EXERCISE PROMPT -> Answer with a single number: how many lines in the listing below include "lightbulb"?

(DATA SECTION Opens)

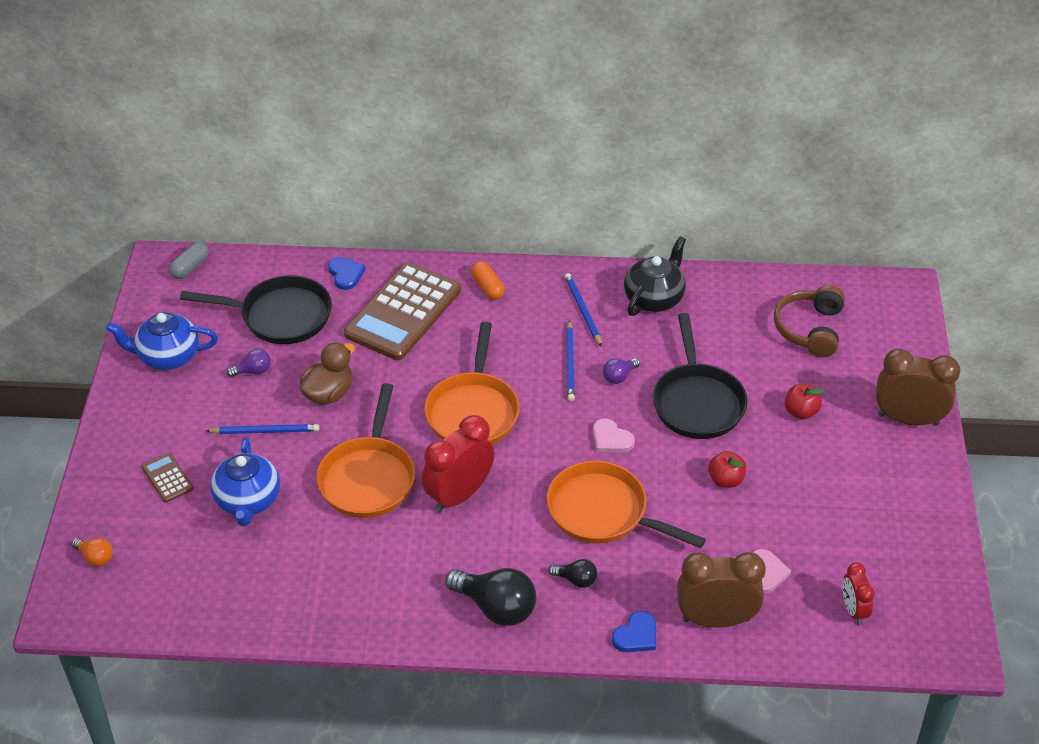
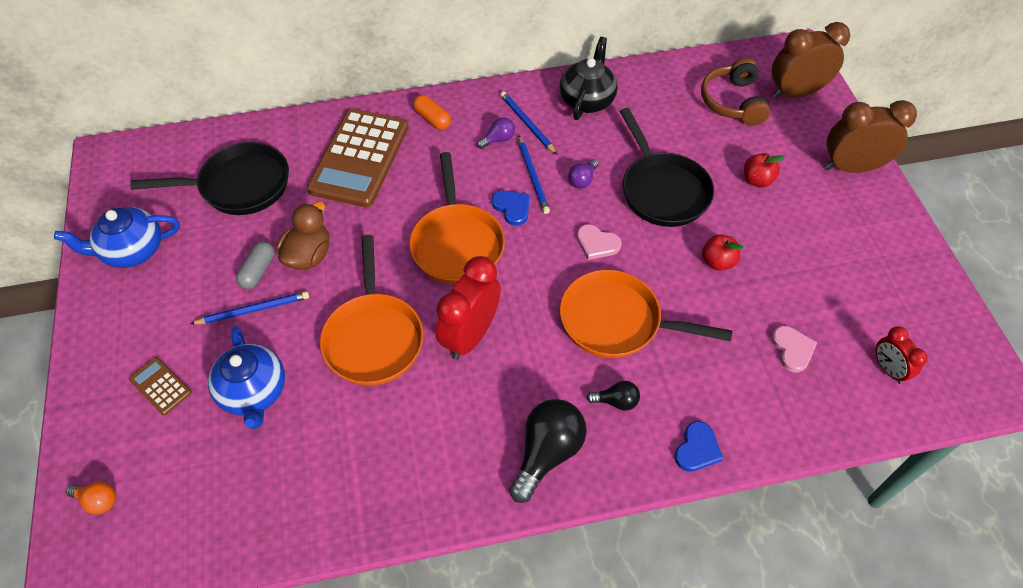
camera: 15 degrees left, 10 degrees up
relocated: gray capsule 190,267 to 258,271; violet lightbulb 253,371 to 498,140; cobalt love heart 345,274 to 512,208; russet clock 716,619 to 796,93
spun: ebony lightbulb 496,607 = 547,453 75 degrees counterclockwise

(DATA SECTION Closes)

SOLUTION FOR THIS EXERCISE -> 2